### Data entries
——————————
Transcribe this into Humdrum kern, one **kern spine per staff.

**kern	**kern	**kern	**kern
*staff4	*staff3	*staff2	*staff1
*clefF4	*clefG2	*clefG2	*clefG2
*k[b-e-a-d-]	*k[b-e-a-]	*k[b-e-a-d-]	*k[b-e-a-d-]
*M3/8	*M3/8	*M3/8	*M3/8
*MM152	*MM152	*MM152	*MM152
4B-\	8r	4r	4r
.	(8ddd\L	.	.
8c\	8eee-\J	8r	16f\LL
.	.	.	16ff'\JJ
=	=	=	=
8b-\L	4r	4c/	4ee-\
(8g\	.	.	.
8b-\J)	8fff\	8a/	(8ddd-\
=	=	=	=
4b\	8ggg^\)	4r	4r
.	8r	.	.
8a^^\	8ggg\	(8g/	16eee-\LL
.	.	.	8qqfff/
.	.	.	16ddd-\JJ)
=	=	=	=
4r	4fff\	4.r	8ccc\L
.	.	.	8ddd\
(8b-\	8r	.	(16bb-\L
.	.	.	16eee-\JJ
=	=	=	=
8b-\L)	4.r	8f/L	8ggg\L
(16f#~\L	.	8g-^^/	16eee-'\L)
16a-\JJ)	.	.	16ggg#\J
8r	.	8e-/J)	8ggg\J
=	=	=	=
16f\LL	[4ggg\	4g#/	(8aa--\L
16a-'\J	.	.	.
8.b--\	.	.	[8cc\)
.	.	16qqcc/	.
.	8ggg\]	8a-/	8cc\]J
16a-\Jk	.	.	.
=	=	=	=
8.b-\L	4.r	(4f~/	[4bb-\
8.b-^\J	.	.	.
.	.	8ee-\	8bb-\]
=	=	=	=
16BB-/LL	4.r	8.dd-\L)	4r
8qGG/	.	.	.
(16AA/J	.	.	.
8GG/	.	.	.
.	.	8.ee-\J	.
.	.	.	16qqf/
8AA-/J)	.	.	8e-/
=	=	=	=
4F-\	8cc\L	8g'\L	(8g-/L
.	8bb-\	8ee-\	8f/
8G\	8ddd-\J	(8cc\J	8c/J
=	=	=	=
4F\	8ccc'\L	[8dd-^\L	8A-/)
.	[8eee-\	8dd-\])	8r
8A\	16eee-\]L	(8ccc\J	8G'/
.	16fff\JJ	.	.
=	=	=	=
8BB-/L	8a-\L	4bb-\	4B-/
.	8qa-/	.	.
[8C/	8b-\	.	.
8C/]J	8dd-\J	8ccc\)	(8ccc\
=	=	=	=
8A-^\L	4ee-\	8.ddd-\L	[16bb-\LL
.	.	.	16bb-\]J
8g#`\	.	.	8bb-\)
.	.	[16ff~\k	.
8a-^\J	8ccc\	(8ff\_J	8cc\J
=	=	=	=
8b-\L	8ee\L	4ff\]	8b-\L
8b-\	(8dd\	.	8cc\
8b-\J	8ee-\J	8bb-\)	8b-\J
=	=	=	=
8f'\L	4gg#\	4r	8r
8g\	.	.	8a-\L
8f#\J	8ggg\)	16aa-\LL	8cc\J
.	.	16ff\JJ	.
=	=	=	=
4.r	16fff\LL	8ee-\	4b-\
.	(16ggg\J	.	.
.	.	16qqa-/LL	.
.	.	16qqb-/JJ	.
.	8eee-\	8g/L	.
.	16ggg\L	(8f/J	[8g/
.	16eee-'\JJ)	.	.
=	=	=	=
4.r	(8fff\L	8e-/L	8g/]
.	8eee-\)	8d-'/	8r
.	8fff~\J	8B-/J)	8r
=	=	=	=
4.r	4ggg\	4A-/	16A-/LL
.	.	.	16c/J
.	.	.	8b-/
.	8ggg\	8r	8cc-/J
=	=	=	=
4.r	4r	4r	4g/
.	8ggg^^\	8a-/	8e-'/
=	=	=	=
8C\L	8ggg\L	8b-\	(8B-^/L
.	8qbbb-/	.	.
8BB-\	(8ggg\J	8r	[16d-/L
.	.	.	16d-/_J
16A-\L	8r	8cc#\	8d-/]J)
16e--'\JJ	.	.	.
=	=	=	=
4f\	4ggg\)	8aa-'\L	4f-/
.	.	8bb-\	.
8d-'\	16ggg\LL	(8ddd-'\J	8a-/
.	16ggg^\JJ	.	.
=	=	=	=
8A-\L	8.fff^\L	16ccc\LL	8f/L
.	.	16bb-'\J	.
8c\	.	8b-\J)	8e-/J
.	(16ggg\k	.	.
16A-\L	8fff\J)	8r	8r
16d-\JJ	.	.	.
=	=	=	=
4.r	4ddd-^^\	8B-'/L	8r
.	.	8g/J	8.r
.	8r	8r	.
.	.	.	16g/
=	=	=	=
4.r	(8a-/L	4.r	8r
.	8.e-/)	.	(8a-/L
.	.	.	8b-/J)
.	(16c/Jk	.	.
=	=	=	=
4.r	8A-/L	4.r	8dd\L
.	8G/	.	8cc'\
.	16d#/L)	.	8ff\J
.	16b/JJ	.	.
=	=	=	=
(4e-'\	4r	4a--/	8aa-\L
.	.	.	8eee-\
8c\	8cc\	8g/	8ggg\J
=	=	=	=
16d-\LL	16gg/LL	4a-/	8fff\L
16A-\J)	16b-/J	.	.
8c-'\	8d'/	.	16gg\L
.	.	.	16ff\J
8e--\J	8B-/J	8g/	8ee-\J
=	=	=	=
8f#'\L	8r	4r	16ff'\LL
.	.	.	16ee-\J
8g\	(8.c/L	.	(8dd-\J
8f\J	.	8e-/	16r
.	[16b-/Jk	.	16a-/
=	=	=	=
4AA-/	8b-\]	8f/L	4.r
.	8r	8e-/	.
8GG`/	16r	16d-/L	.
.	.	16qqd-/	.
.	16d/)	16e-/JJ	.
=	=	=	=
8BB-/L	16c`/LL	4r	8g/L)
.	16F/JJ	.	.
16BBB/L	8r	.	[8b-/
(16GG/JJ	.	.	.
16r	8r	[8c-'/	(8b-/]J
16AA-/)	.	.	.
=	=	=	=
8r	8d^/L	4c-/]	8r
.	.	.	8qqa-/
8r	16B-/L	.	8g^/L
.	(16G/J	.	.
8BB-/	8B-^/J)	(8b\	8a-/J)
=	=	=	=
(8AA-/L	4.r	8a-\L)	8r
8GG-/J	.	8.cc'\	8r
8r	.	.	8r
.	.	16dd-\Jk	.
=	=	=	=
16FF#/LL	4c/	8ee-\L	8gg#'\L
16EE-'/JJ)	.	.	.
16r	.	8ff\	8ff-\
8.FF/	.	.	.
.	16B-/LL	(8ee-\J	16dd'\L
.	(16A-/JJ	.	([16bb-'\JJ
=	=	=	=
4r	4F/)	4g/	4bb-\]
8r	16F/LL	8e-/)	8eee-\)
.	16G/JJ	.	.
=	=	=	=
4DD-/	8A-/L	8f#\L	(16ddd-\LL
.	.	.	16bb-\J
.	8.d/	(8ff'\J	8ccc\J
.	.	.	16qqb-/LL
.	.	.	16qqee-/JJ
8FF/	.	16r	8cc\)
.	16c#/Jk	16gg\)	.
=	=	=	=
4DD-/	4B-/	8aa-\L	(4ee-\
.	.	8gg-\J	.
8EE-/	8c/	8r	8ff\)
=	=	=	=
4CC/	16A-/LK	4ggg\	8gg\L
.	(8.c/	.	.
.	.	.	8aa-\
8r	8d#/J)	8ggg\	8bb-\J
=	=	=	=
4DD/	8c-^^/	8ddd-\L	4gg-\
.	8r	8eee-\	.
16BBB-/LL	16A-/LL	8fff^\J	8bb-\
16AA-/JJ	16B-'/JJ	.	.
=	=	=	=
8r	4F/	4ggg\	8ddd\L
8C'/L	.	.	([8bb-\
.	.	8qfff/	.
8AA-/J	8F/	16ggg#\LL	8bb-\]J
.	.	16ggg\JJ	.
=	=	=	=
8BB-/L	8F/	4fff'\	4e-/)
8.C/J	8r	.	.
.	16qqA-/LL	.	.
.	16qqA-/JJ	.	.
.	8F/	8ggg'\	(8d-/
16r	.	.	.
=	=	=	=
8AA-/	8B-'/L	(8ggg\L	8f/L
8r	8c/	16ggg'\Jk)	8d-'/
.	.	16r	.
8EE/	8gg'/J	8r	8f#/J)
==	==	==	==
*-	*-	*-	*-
——————————
### Directive
Count the lines in the data above that contain the string "kern", and reply with that number only.

### Solved exercise
2